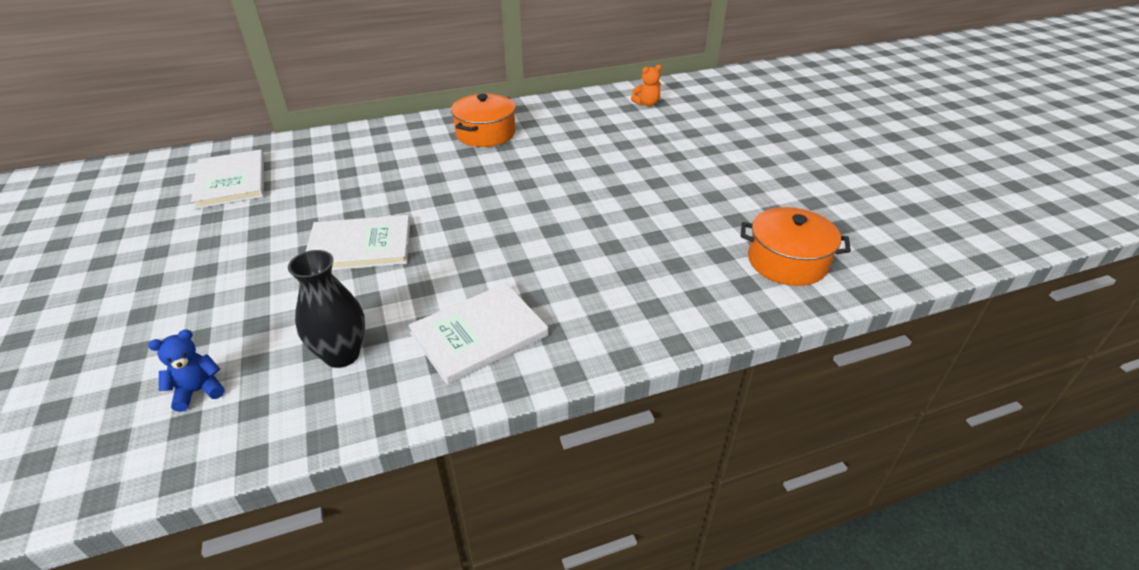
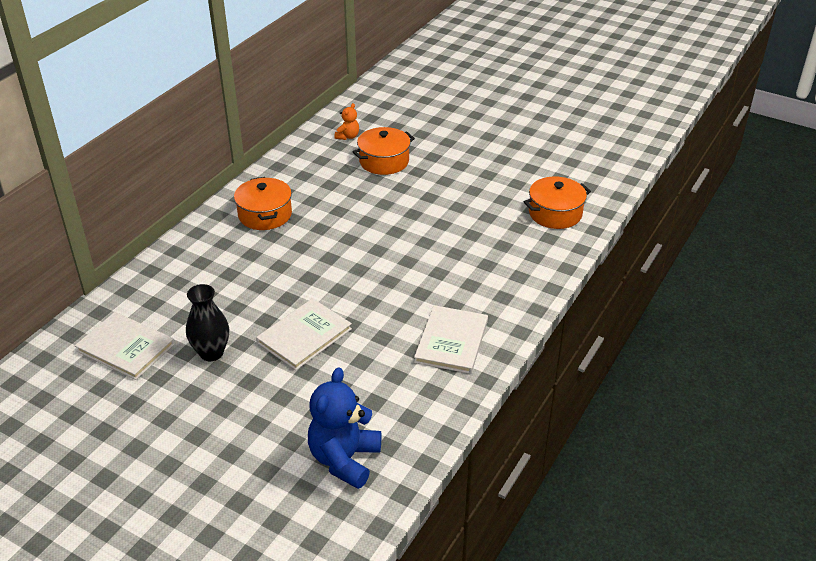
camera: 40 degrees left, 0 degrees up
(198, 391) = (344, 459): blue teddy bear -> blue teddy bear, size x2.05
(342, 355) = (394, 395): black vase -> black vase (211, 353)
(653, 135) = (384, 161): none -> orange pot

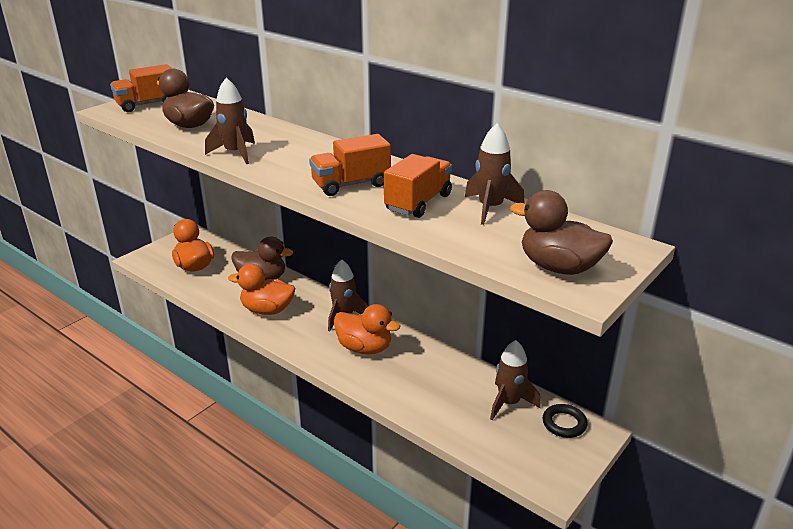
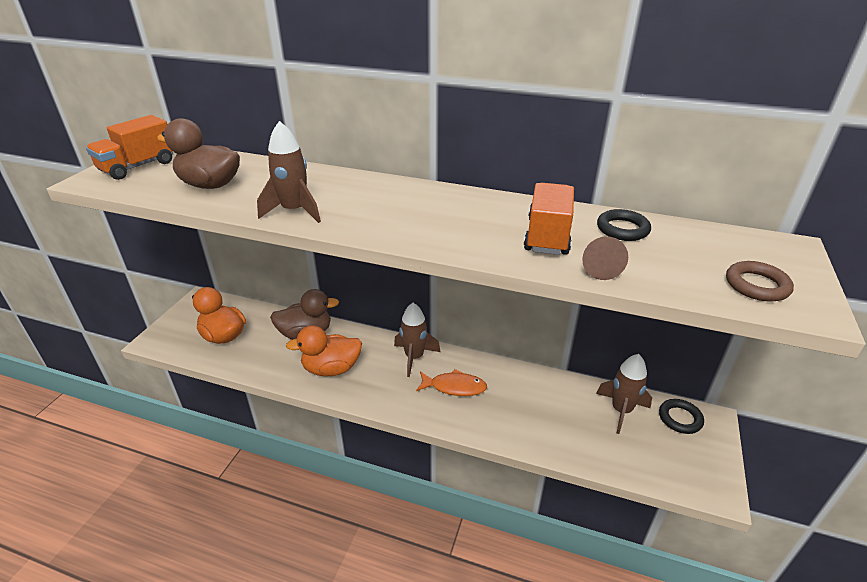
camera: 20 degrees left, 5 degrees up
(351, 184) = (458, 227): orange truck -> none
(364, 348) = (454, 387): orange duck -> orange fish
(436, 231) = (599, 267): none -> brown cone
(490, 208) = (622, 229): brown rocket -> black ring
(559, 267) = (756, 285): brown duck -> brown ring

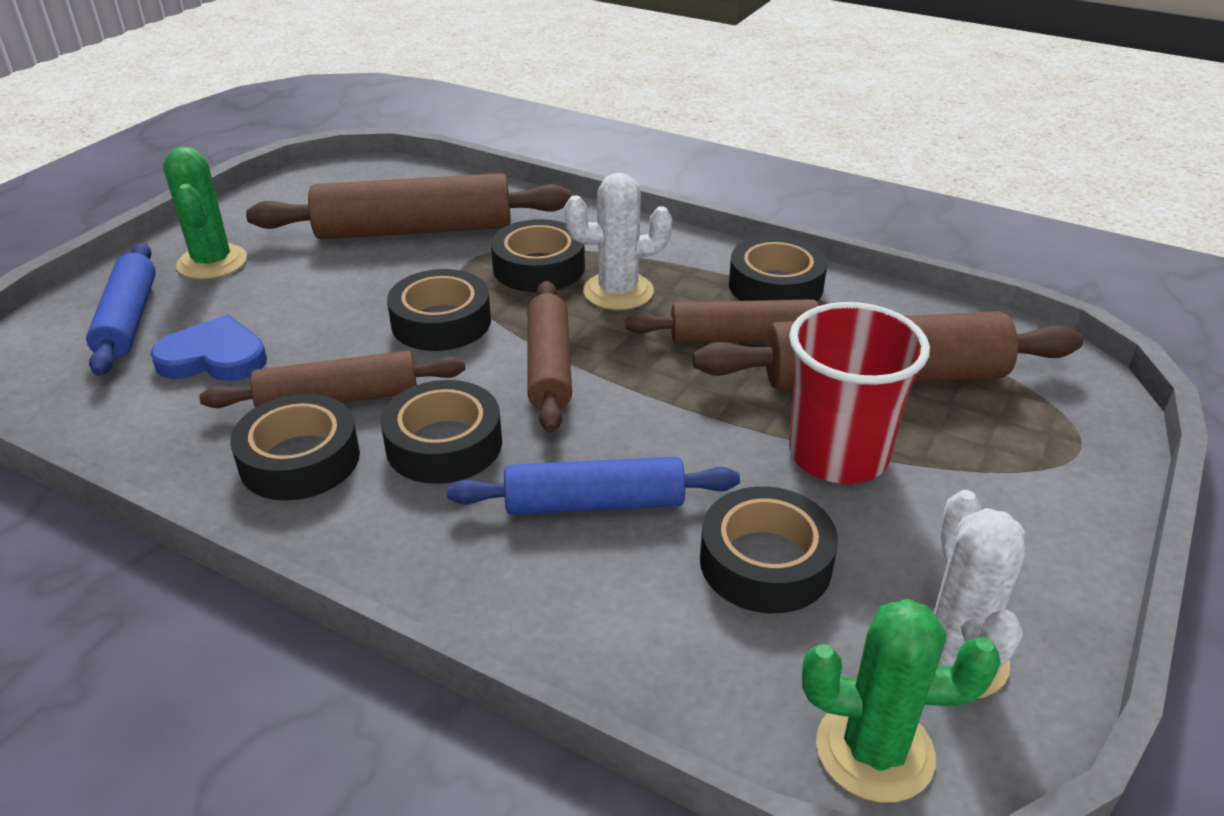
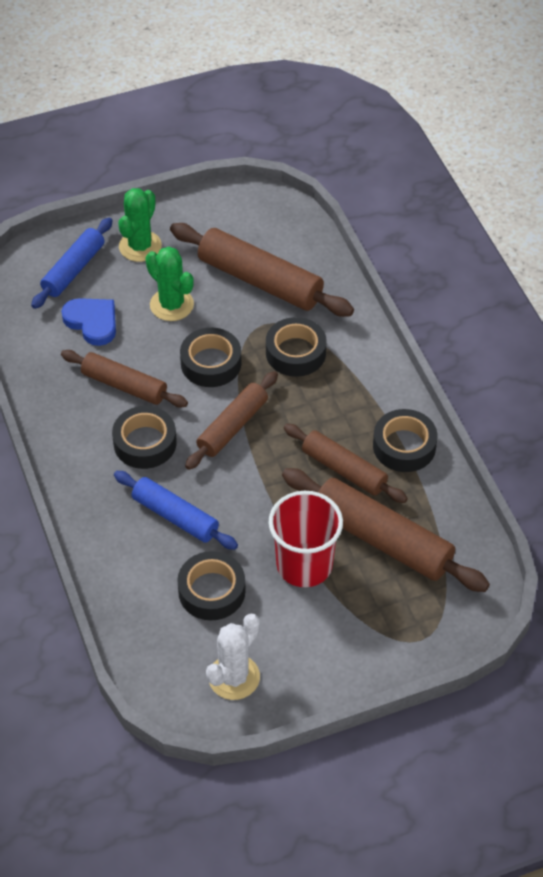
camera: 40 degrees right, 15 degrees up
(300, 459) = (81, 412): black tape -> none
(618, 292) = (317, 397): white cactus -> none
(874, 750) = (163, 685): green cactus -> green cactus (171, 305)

____

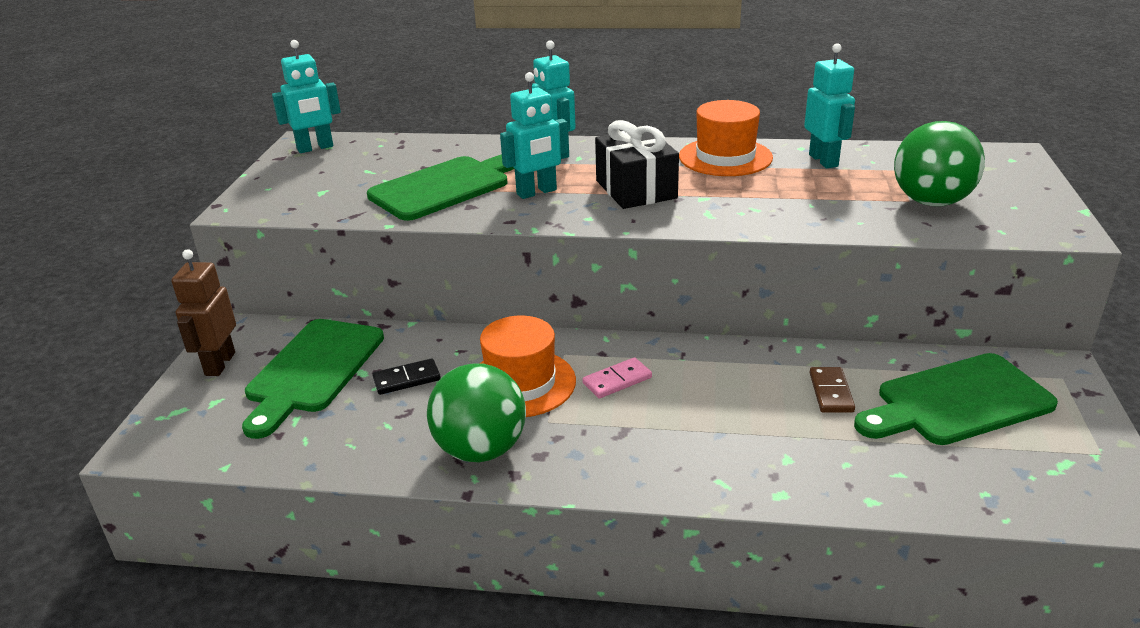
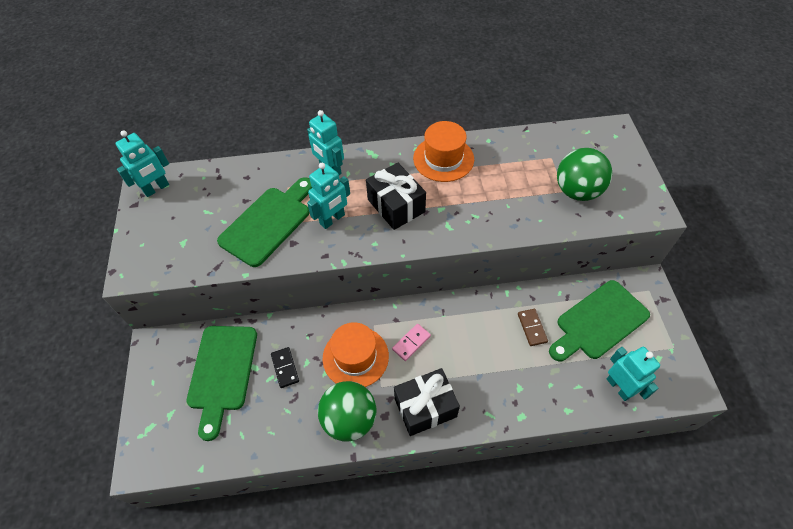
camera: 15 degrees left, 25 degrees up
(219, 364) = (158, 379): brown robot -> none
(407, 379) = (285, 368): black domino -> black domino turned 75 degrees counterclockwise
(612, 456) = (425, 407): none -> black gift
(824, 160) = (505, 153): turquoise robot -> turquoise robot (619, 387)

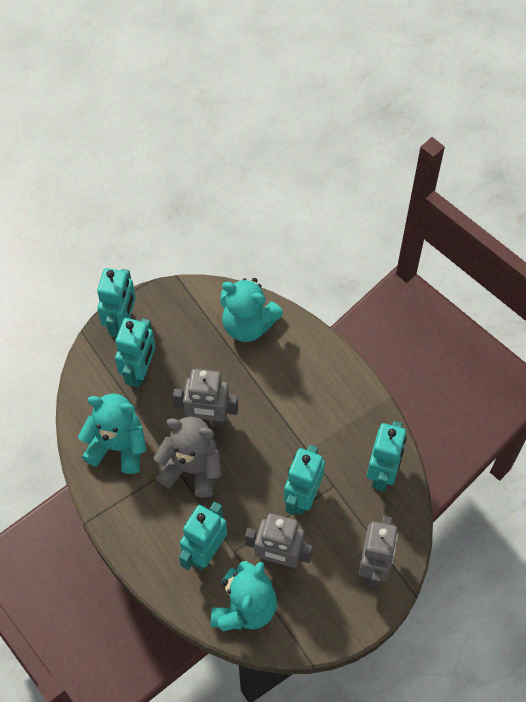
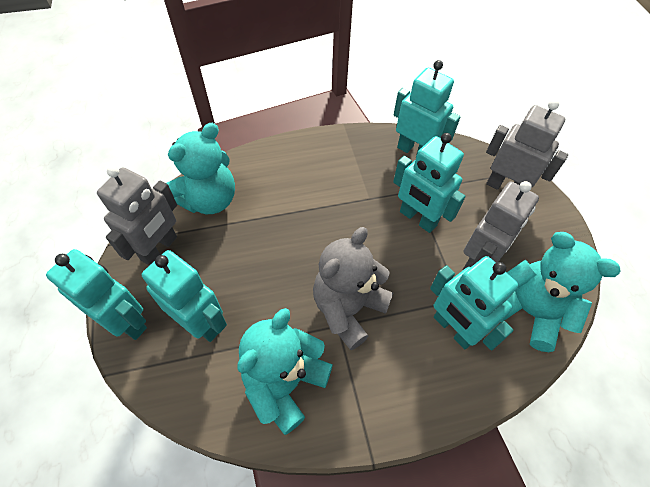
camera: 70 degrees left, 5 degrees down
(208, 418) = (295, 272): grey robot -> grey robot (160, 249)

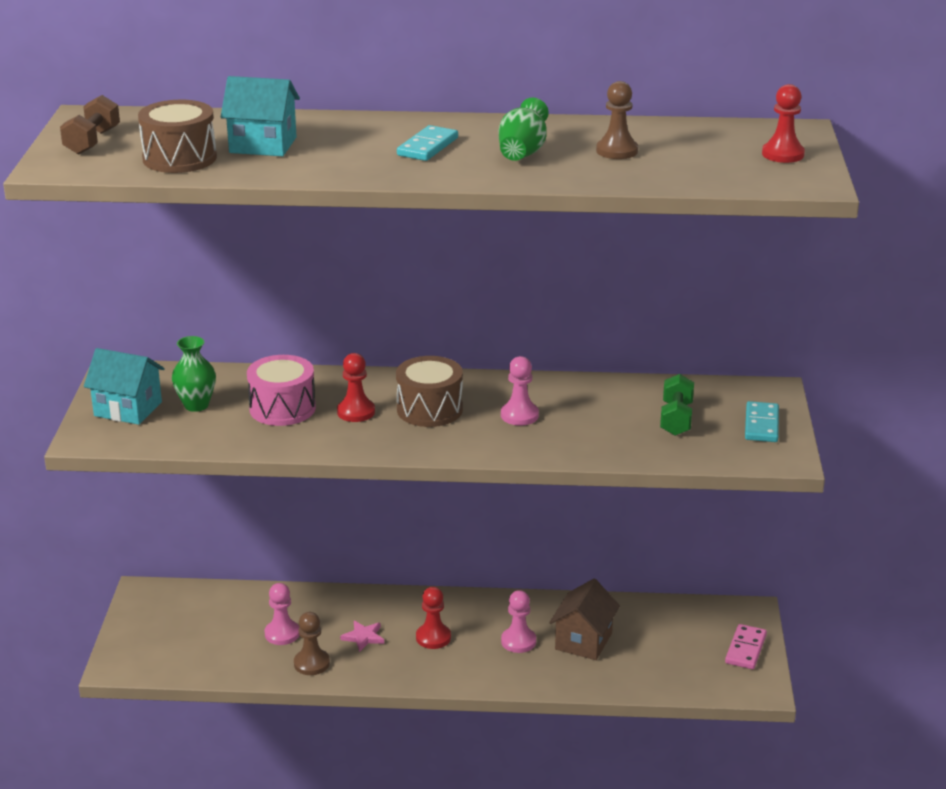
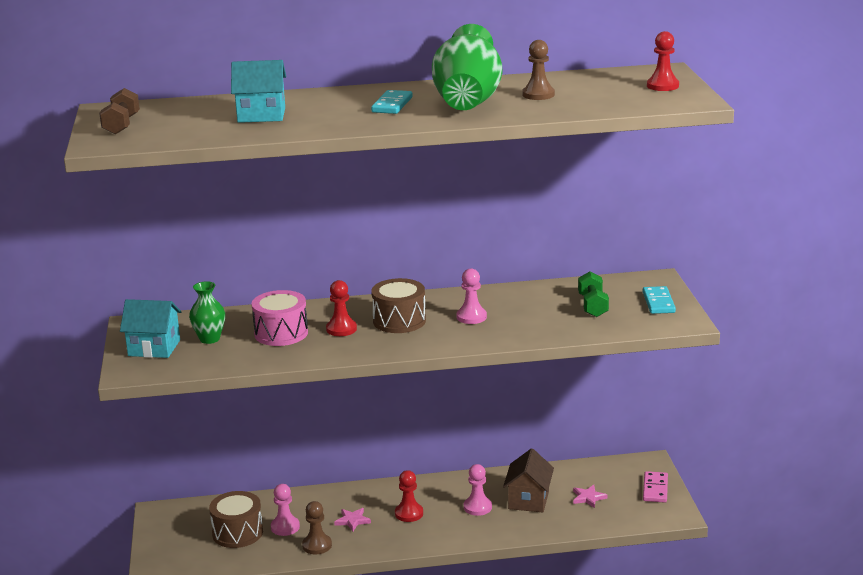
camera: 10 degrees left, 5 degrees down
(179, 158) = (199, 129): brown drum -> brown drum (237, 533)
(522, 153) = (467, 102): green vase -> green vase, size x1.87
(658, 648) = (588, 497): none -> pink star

____

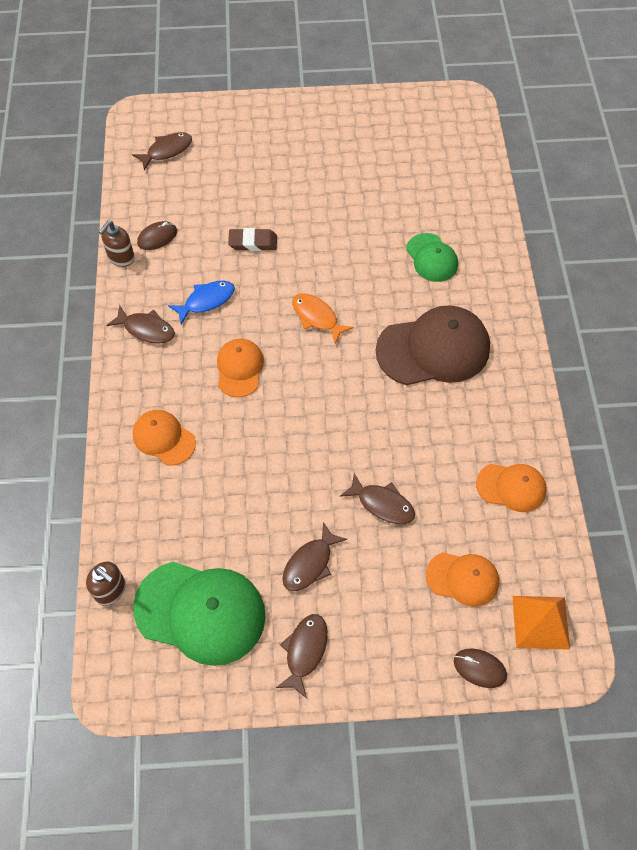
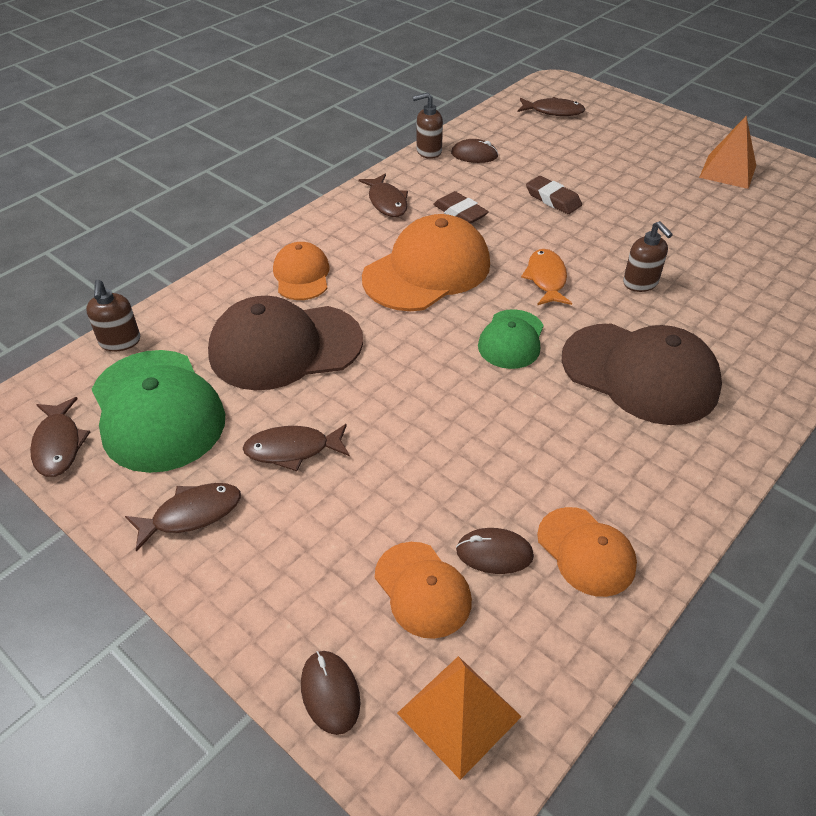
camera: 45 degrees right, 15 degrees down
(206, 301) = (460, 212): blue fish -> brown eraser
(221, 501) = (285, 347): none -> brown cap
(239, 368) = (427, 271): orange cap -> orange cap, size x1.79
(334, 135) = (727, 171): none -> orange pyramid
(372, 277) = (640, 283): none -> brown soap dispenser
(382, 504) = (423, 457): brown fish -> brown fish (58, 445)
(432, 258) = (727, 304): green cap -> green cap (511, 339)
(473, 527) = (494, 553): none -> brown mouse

____

* **What you have to do**
Copy the records above exactly, beginning at the line that contains "camera: 45 degrees right, 15 degrees down" and stopping after the line that contains "(473, 527) = (494, 553): none -> brown mouse".

* **Answer to the exercise**
camera: 45 degrees right, 15 degrees down
(206, 301) = (460, 212): blue fish -> brown eraser
(221, 501) = (285, 347): none -> brown cap
(239, 368) = (427, 271): orange cap -> orange cap, size x1.79
(334, 135) = (727, 171): none -> orange pyramid
(372, 277) = (640, 283): none -> brown soap dispenser
(382, 504) = (423, 457): brown fish -> brown fish (58, 445)
(432, 258) = (727, 304): green cap -> green cap (511, 339)
(473, 527) = (494, 553): none -> brown mouse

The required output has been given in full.